Exercise data:
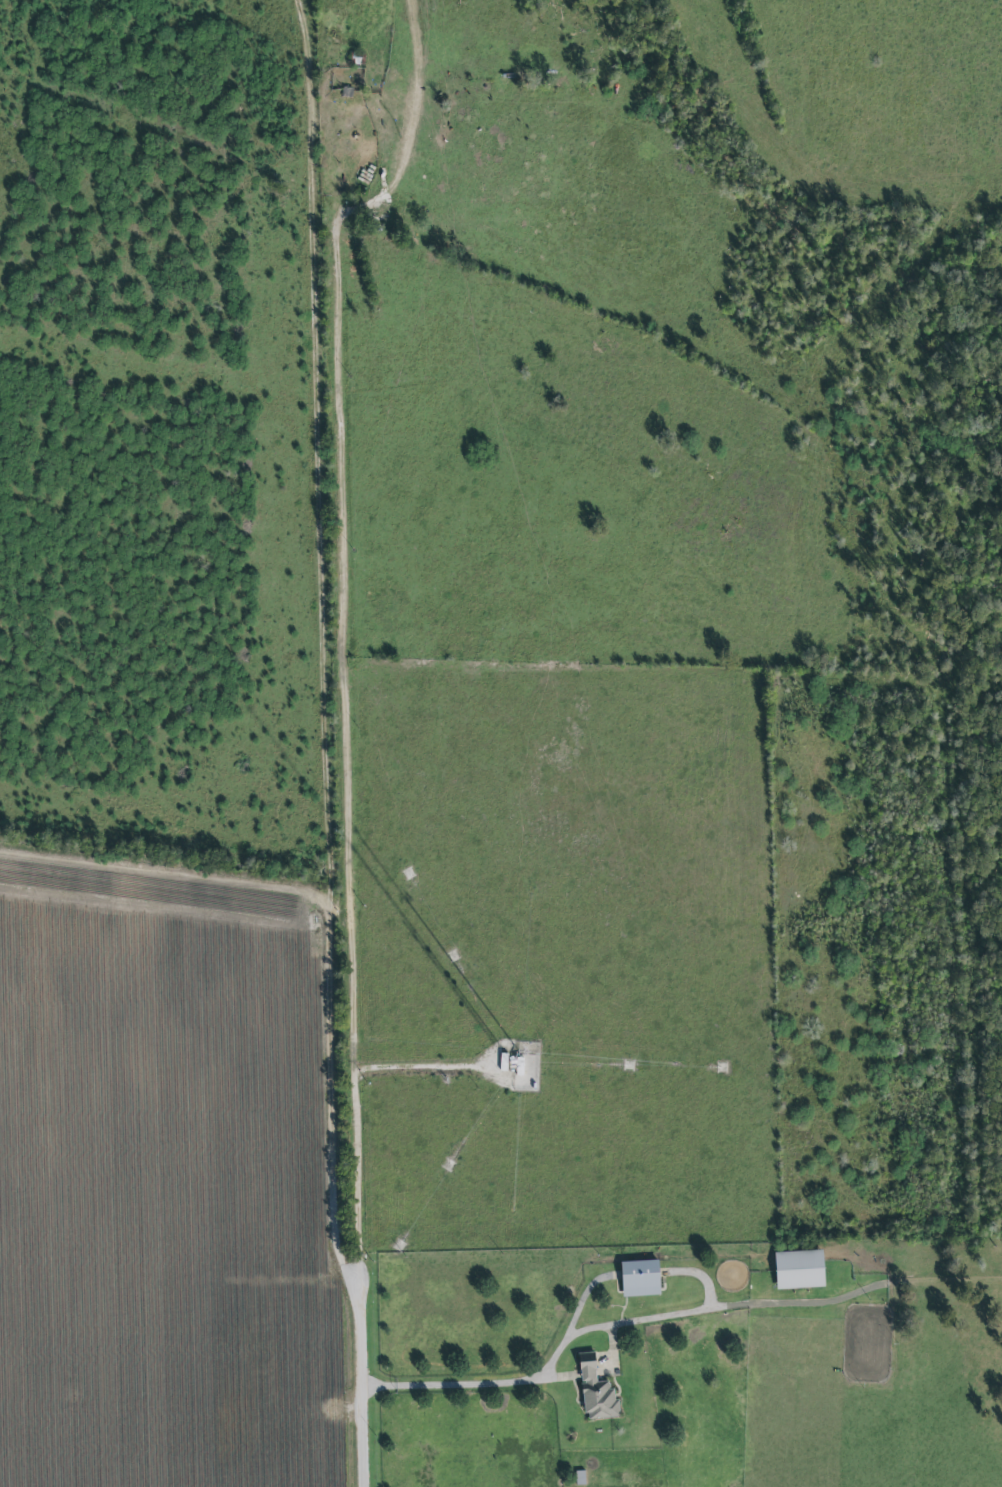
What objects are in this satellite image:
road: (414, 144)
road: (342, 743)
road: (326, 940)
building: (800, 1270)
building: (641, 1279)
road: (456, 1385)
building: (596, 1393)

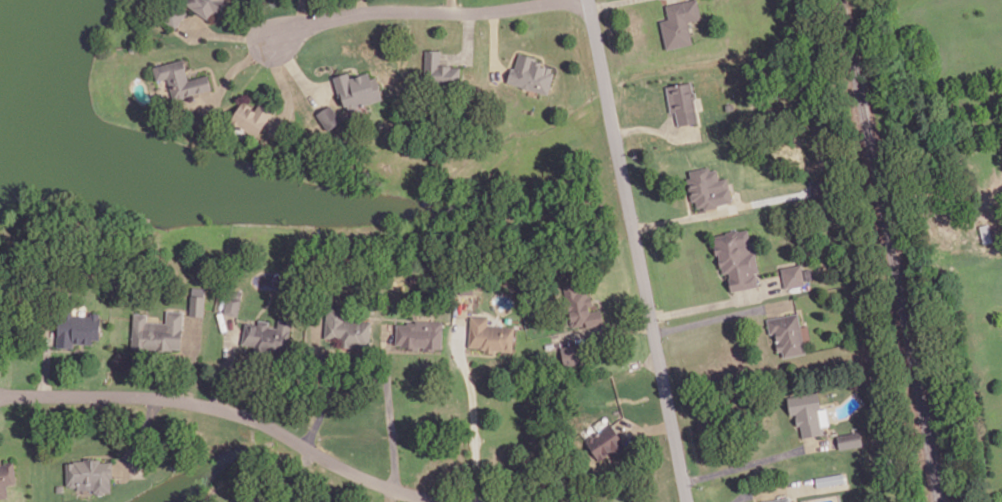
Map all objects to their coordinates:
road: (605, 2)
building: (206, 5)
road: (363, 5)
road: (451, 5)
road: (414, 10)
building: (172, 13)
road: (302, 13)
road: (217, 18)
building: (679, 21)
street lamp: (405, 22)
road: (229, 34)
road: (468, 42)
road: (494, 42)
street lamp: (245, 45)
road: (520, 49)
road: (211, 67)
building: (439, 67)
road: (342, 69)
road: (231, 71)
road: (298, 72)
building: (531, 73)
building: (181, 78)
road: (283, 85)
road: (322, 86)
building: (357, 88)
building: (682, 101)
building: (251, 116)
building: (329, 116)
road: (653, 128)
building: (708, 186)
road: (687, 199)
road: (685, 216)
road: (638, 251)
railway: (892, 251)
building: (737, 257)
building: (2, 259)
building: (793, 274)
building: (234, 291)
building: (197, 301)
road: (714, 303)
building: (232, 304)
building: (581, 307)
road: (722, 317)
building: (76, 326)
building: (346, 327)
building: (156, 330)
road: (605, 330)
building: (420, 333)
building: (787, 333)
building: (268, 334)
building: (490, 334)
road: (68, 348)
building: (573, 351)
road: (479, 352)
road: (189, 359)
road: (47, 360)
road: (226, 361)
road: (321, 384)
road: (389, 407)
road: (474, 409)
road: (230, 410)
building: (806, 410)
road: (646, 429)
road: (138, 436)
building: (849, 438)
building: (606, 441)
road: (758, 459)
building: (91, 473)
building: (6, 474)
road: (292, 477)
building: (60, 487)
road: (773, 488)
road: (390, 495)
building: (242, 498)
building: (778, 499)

Aim of the exercise: Please go through each line of the data and count those that contain the string "objects"; give that number alone.

Solution to this problem: 2